◆ **Goal of the exercise**:
Return only the final portion of the entries: the line with "F2: 750mA (GND, VE) -> none" and every line after it, each one exact.

◆ **Excerpted data**:
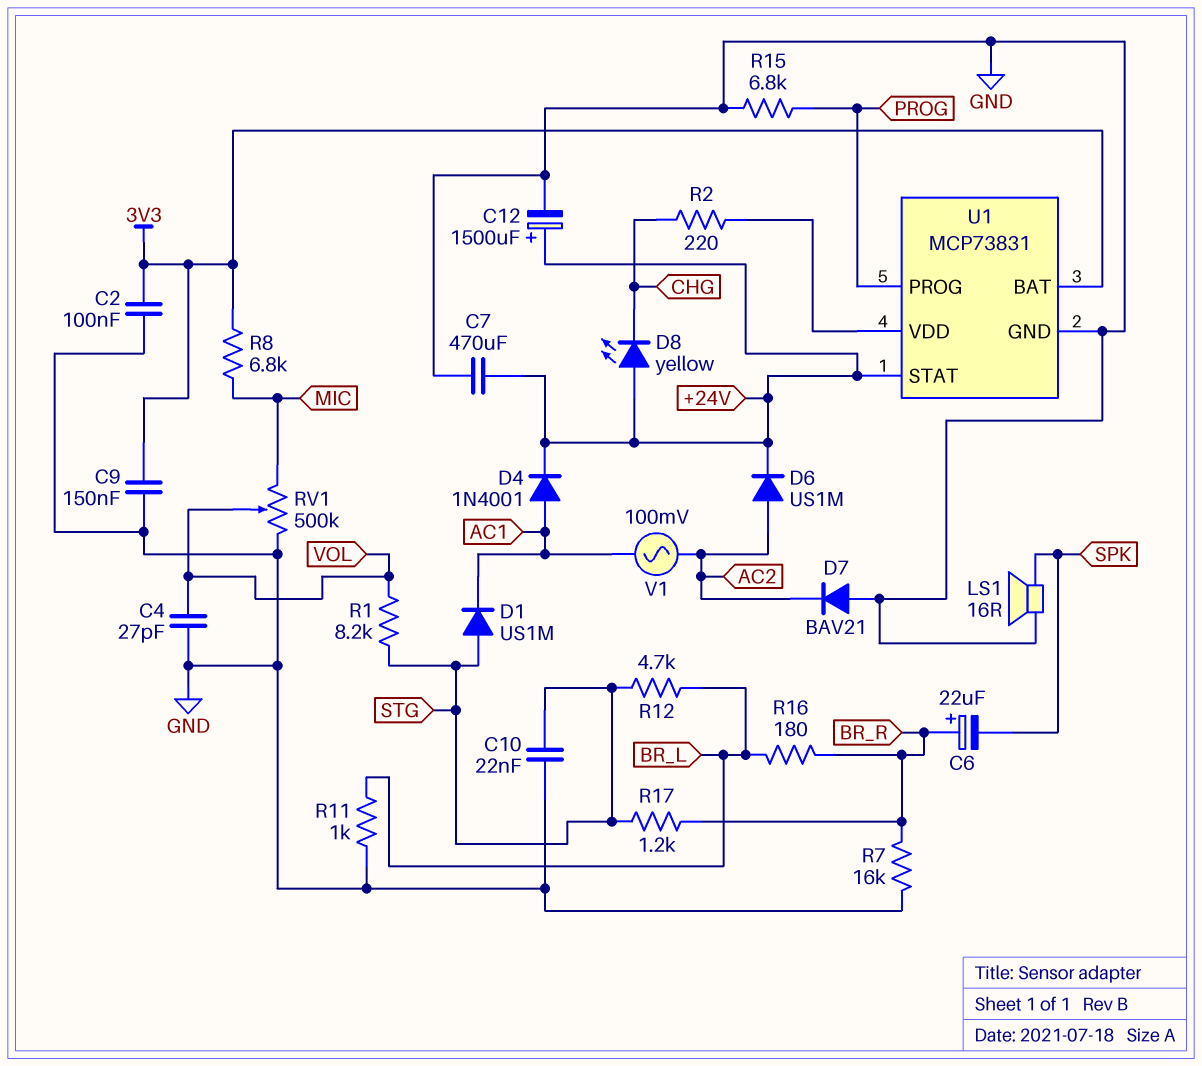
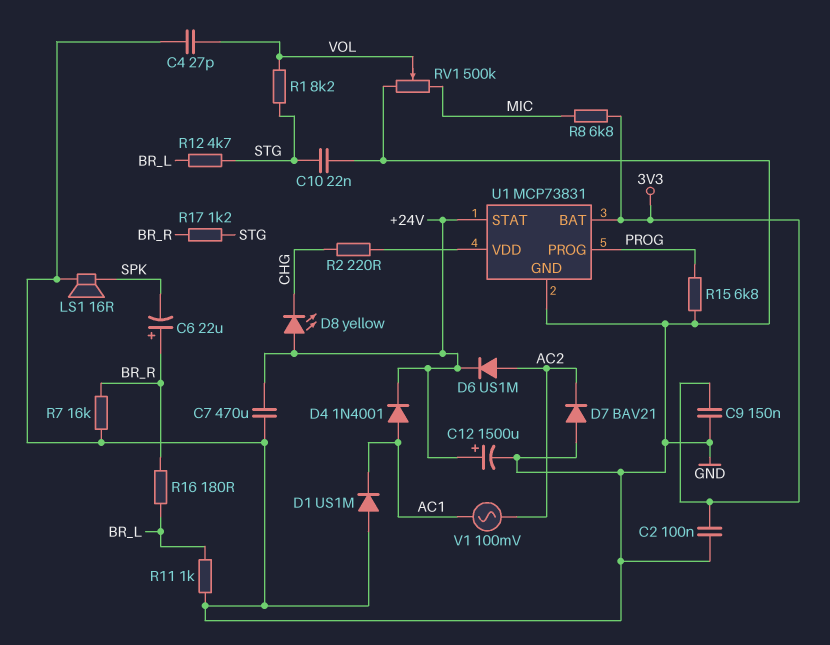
D1: diode US1M (A STG, K AC1) -> diode US1M (A GND, K AC1)

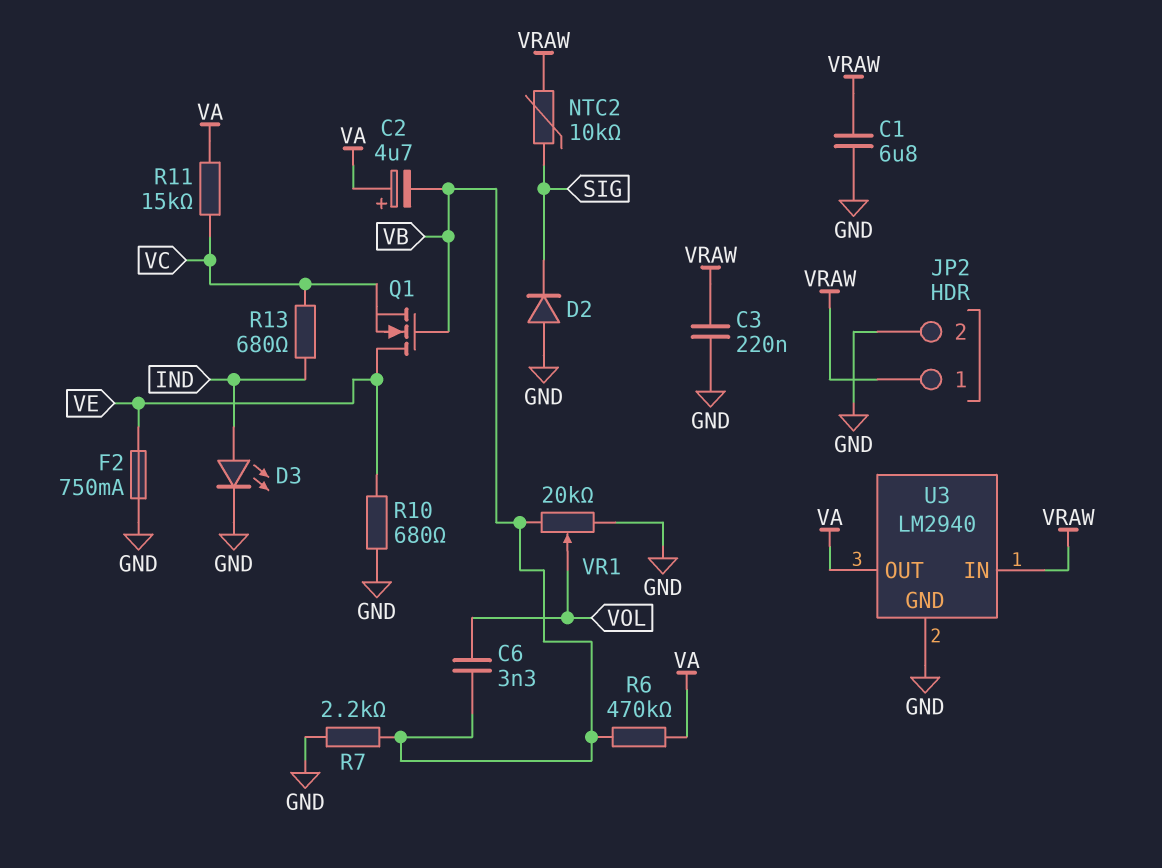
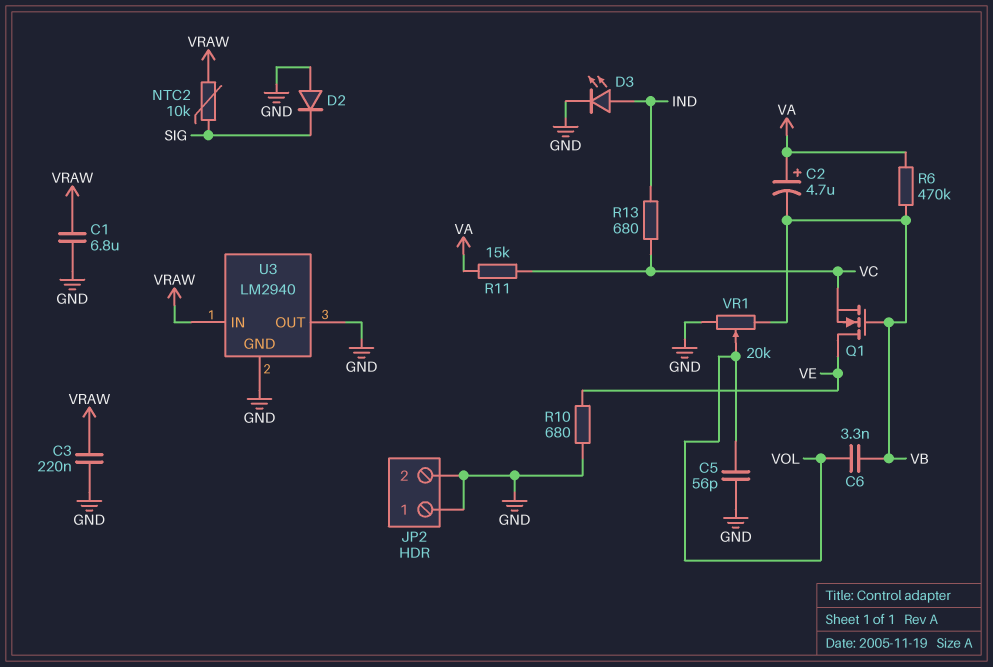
C5: none -> 56pF (GND, VOL)
F2: 750mA (GND, VE) -> none
JP2 pin 1: VRAW -> GND
R7: 2.2k (GND, VB) -> none
U3 pin OUT: VA -> GND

◆ **Your solution**:
F2: 750mA (GND, VE) -> none
JP2 pin 1: VRAW -> GND
R7: 2.2k (GND, VB) -> none
U3 pin OUT: VA -> GND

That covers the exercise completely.